Problem requirements:
Switch every "counterclockwise" to "anticlockwise" in the rows below, and reproduce them with nothing else altered.

Data listing:
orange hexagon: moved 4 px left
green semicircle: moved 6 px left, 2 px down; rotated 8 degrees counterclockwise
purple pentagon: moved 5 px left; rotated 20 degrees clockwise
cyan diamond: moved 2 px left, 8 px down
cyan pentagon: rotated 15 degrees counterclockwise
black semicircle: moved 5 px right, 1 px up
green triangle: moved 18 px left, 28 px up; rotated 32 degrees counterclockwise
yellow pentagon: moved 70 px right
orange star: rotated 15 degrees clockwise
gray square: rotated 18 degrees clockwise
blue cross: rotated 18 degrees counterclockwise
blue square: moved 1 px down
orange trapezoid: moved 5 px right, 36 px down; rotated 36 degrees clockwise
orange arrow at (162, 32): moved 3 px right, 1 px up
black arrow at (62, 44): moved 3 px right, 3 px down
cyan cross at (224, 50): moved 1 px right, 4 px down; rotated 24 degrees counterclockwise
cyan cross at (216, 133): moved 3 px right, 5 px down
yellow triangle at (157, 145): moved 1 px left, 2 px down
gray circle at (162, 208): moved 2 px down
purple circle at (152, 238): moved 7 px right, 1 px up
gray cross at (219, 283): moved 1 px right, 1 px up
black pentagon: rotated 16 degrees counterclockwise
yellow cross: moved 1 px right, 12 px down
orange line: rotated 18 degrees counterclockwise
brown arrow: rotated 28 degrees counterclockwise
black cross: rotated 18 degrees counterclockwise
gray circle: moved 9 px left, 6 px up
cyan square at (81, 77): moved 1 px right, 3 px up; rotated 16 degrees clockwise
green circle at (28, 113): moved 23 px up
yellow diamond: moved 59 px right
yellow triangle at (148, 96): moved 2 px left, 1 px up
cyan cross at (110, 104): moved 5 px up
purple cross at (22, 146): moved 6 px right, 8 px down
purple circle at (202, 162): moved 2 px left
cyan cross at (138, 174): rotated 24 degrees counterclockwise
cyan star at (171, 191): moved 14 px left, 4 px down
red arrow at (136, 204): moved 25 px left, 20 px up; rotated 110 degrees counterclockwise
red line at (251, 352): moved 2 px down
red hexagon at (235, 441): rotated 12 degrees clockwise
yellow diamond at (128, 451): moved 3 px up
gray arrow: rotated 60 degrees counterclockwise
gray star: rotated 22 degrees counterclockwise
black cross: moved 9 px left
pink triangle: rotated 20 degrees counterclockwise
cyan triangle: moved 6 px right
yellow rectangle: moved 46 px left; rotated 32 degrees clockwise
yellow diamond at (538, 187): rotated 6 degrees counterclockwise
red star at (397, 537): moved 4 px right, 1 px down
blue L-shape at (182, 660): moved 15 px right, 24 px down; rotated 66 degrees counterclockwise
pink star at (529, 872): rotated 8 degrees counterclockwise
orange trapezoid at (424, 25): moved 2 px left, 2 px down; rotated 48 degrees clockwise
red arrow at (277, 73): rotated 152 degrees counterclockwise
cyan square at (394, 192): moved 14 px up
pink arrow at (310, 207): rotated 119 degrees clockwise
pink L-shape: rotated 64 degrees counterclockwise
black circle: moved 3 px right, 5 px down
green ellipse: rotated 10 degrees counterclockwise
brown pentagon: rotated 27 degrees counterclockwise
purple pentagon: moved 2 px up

Response to the exercise:
orange hexagon: moved 4 px left
green semicircle: moved 6 px left, 2 px down; rotated 8 degrees anticlockwise
purple pentagon: moved 5 px left; rotated 20 degrees clockwise
cyan diamond: moved 2 px left, 8 px down
cyan pentagon: rotated 15 degrees anticlockwise
black semicircle: moved 5 px right, 1 px up
green triangle: moved 18 px left, 28 px up; rotated 32 degrees anticlockwise
yellow pentagon: moved 70 px right
orange star: rotated 15 degrees clockwise
gray square: rotated 18 degrees clockwise
blue cross: rotated 18 degrees anticlockwise
blue square: moved 1 px down
orange trapezoid: moved 5 px right, 36 px down; rotated 36 degrees clockwise
orange arrow at (162, 32): moved 3 px right, 1 px up
black arrow at (62, 44): moved 3 px right, 3 px down
cyan cross at (224, 50): moved 1 px right, 4 px down; rotated 24 degrees anticlockwise
cyan cross at (216, 133): moved 3 px right, 5 px down
yellow triangle at (157, 145): moved 1 px left, 2 px down
gray circle at (162, 208): moved 2 px down
purple circle at (152, 238): moved 7 px right, 1 px up
gray cross at (219, 283): moved 1 px right, 1 px up
black pentagon: rotated 16 degrees anticlockwise
yellow cross: moved 1 px right, 12 px down
orange line: rotated 18 degrees anticlockwise
brown arrow: rotated 28 degrees anticlockwise
black cross: rotated 18 degrees anticlockwise
gray circle: moved 9 px left, 6 px up
cyan square at (81, 77): moved 1 px right, 3 px up; rotated 16 degrees clockwise
green circle at (28, 113): moved 23 px up
yellow diamond: moved 59 px right
yellow triangle at (148, 96): moved 2 px left, 1 px up
cyan cross at (110, 104): moved 5 px up
purple cross at (22, 146): moved 6 px right, 8 px down
purple circle at (202, 162): moved 2 px left
cyan cross at (138, 174): rotated 24 degrees anticlockwise
cyan star at (171, 191): moved 14 px left, 4 px down
red arrow at (136, 204): moved 25 px left, 20 px up; rotated 110 degrees anticlockwise
red line at (251, 352): moved 2 px down
red hexagon at (235, 441): rotated 12 degrees clockwise
yellow diamond at (128, 451): moved 3 px up
gray arrow: rotated 60 degrees anticlockwise
gray star: rotated 22 degrees anticlockwise
black cross: moved 9 px left
pink triangle: rotated 20 degrees anticlockwise
cyan triangle: moved 6 px right
yellow rectangle: moved 46 px left; rotated 32 degrees clockwise
yellow diamond at (538, 187): rotated 6 degrees anticlockwise
red star at (397, 537): moved 4 px right, 1 px down
blue L-shape at (182, 660): moved 15 px right, 24 px down; rotated 66 degrees anticlockwise
pink star at (529, 872): rotated 8 degrees anticlockwise
orange trapezoid at (424, 25): moved 2 px left, 2 px down; rotated 48 degrees clockwise
red arrow at (277, 73): rotated 152 degrees anticlockwise
cyan square at (394, 192): moved 14 px up
pink arrow at (310, 207): rotated 119 degrees clockwise
pink L-shape: rotated 64 degrees anticlockwise
black circle: moved 3 px right, 5 px down
green ellipse: rotated 10 degrees anticlockwise
brown pentagon: rotated 27 degrees anticlockwise
purple pentagon: moved 2 px up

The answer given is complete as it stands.